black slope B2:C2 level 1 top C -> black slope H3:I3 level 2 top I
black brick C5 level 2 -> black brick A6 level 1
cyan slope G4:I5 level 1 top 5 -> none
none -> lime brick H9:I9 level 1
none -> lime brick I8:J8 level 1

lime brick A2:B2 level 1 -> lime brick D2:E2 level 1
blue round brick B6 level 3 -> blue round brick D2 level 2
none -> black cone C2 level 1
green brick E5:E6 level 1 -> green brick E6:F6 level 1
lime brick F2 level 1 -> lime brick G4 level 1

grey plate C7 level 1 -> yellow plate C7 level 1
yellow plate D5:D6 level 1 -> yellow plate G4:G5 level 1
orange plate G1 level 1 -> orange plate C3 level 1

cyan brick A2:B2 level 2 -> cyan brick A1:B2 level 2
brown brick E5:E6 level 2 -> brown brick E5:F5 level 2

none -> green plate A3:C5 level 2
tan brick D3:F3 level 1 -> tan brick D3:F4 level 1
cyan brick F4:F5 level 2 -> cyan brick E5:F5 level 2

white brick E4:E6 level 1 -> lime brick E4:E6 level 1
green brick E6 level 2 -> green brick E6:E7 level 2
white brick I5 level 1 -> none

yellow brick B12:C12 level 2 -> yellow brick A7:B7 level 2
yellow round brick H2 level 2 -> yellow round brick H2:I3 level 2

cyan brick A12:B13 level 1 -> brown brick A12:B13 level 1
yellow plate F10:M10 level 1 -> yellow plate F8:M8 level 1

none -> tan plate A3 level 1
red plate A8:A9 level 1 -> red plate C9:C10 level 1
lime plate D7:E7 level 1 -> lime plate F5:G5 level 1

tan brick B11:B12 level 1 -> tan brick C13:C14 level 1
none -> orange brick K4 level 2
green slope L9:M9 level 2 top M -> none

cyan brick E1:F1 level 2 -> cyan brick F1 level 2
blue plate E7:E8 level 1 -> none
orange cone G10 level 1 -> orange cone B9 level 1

········

• What is required
The records above need to be retyped exactly.

• Answer
black slope B2:C2 level 1 top C -> black slope H3:I3 level 2 top I
black brick C5 level 2 -> black brick A6 level 1
cyan slope G4:I5 level 1 top 5 -> none
none -> lime brick H9:I9 level 1
none -> lime brick I8:J8 level 1

lime brick A2:B2 level 1 -> lime brick D2:E2 level 1
blue round brick B6 level 3 -> blue round brick D2 level 2
none -> black cone C2 level 1
green brick E5:E6 level 1 -> green brick E6:F6 level 1
lime brick F2 level 1 -> lime brick G4 level 1

grey plate C7 level 1 -> yellow plate C7 level 1
yellow plate D5:D6 level 1 -> yellow plate G4:G5 level 1
orange plate G1 level 1 -> orange plate C3 level 1

cyan brick A2:B2 level 2 -> cyan brick A1:B2 level 2
brown brick E5:E6 level 2 -> brown brick E5:F5 level 2

none -> green plate A3:C5 level 2
tan brick D3:F3 level 1 -> tan brick D3:F4 level 1
cyan brick F4:F5 level 2 -> cyan brick E5:F5 level 2

white brick E4:E6 level 1 -> lime brick E4:E6 level 1
green brick E6 level 2 -> green brick E6:E7 level 2
white brick I5 level 1 -> none

yellow brick B12:C12 level 2 -> yellow brick A7:B7 level 2
yellow round brick H2 level 2 -> yellow round brick H2:I3 level 2

cyan brick A12:B13 level 1 -> brown brick A12:B13 level 1
yellow plate F10:M10 level 1 -> yellow plate F8:M8 level 1

none -> tan plate A3 level 1
red plate A8:A9 level 1 -> red plate C9:C10 level 1
lime plate D7:E7 level 1 -> lime plate F5:G5 level 1

tan brick B11:B12 level 1 -> tan brick C13:C14 level 1
none -> orange brick K4 level 2
green slope L9:M9 level 2 top M -> none

cyan brick E1:F1 level 2 -> cyan brick F1 level 2
blue plate E7:E8 level 1 -> none
orange cone G10 level 1 -> orange cone B9 level 1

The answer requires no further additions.